*** EXCERPTED DATA ***

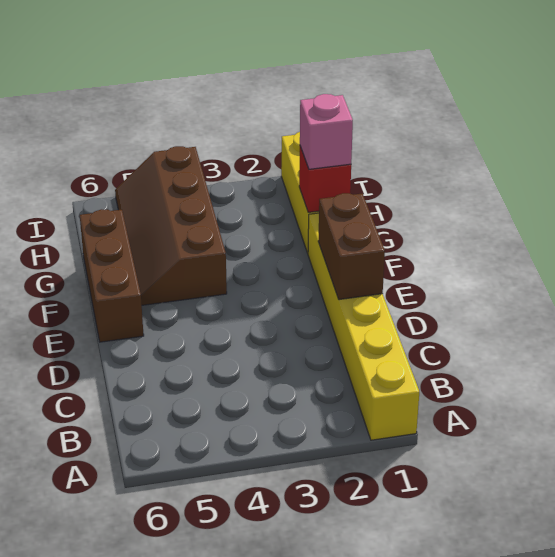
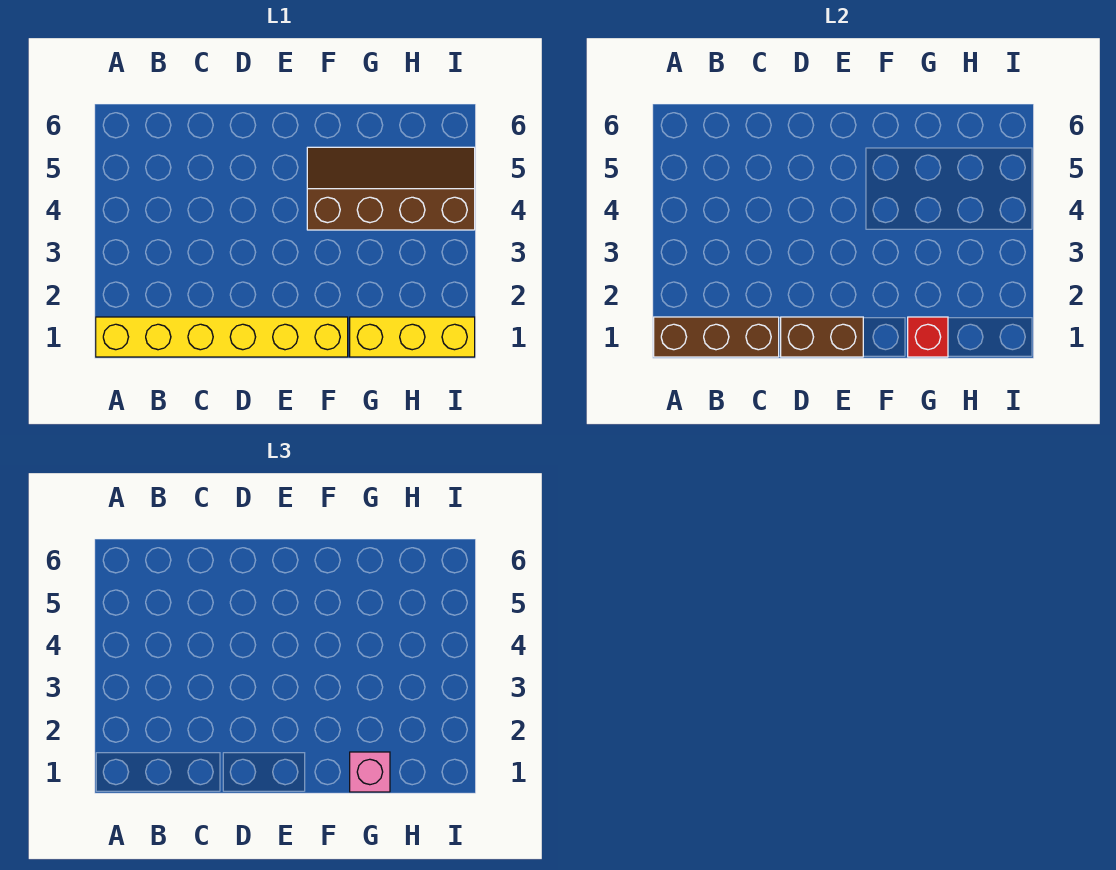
brown brick E6:G6 level 1 -> brown brick A1:C1 level 2

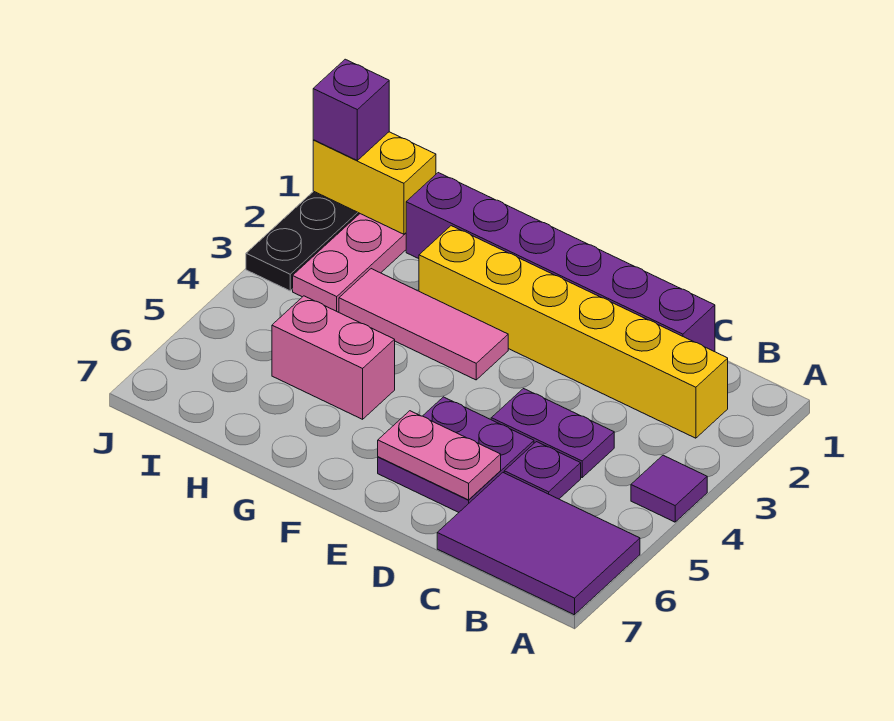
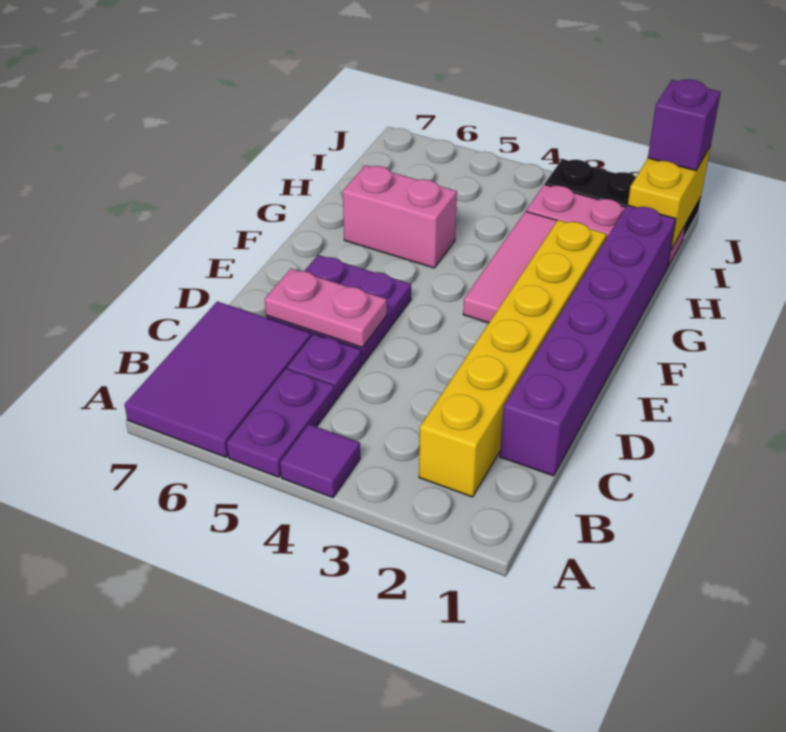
purple plate C4:D4 level 1 -> purple plate A5:B5 level 1
pink plate D6:E6 level 2 -> pink plate D5:D6 level 2
pink brick G5:H5 level 1 -> pink brick G5:G6 level 1

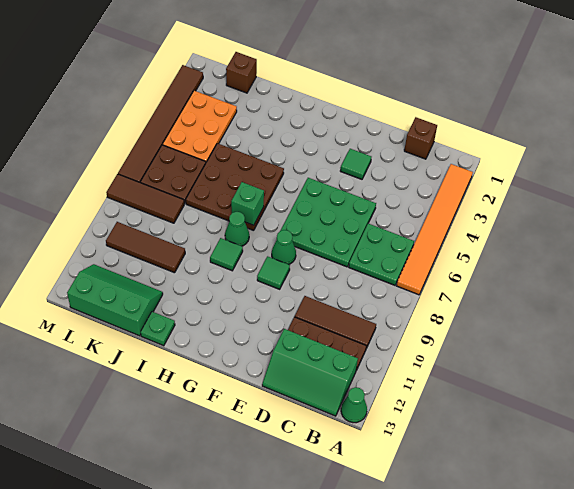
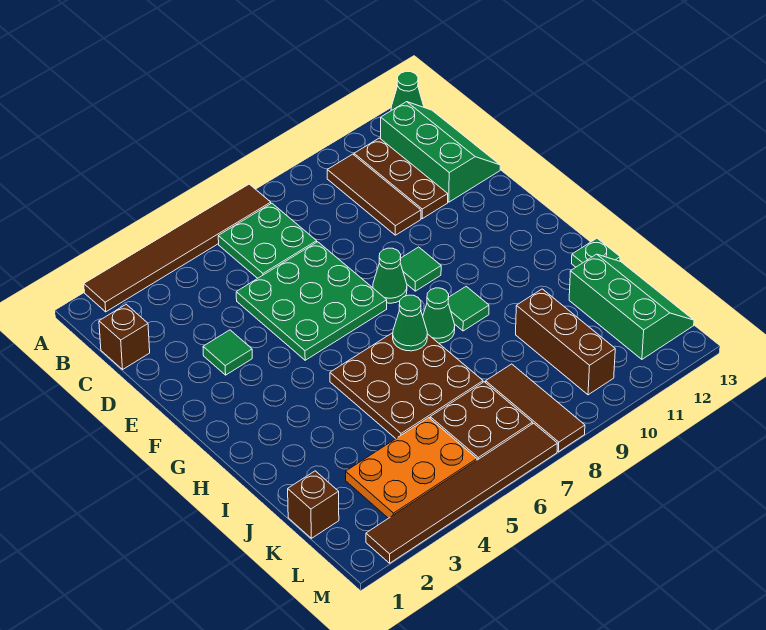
orange tile A2:A7 level 1 -> brown tile A2:A7 level 1
green brick H7 level 2 -> green cone H7 level 2
brown tile J10:L10 level 1 -> brown brick J10:L10 level 1
green slope J12:L13 level 1 top 13 -> green slope J12:L13 level 1 top 12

*** End of EXCERPTED DATA ***

WHAT YOU NEED TO DO: Repeat the lines of the records verbatim, starting at the line containing "pink plate D6:E6" and stopping after the final line. Images stay out.

ANSWER SECTION:
pink plate D6:E6 level 2 -> pink plate D5:D6 level 2
pink brick G5:H5 level 1 -> pink brick G5:G6 level 1

orange tile A2:A7 level 1 -> brown tile A2:A7 level 1
green brick H7 level 2 -> green cone H7 level 2
brown tile J10:L10 level 1 -> brown brick J10:L10 level 1
green slope J12:L13 level 1 top 13 -> green slope J12:L13 level 1 top 12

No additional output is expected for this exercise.